| Exercise objective |
Repeat exactly, and only, the lines from the one holding "(383, 409) = (521, 401): red hat -> brown can" through the last line of the records below.

| Exercise inputs |

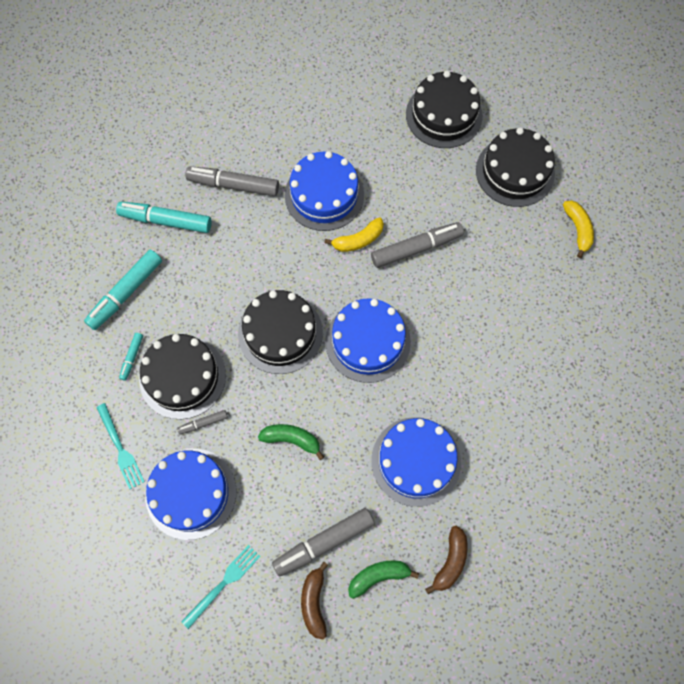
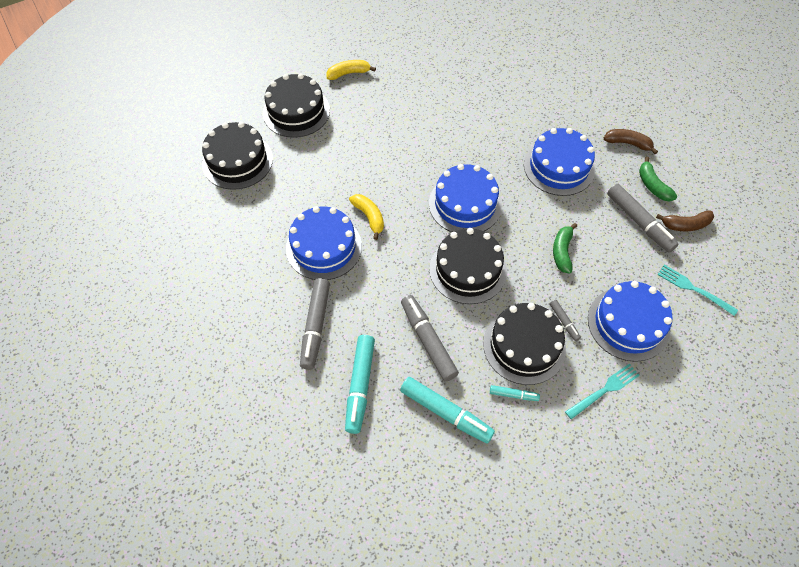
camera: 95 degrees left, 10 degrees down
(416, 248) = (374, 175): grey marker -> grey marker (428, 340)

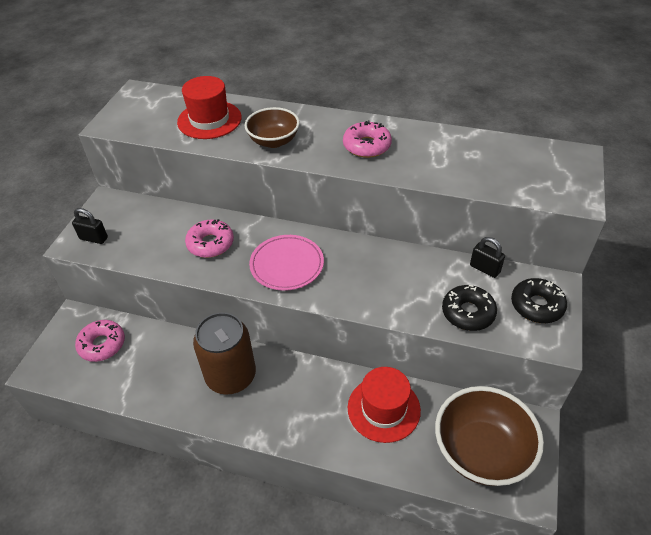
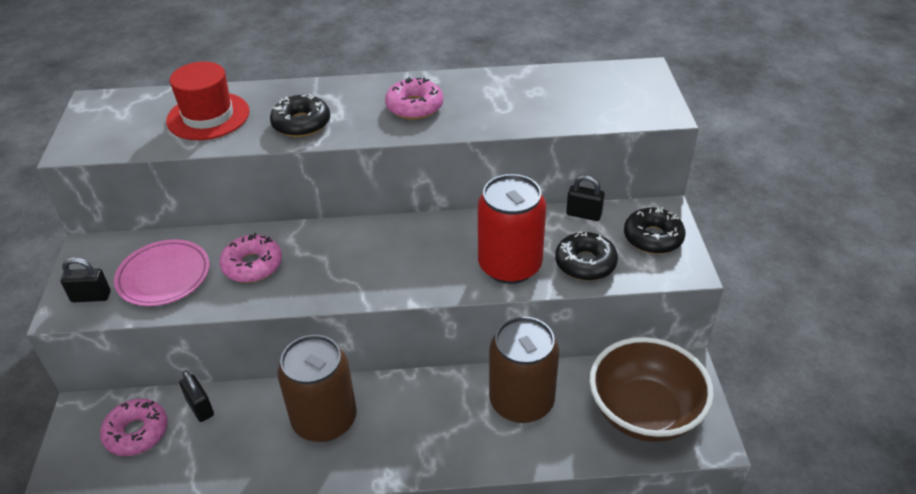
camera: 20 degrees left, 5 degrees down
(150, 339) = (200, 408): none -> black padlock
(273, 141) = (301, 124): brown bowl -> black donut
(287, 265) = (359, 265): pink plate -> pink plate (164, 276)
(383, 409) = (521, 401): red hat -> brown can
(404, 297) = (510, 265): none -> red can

| Response below |
(383, 409) = (521, 401): red hat -> brown can
(404, 297) = (510, 265): none -> red can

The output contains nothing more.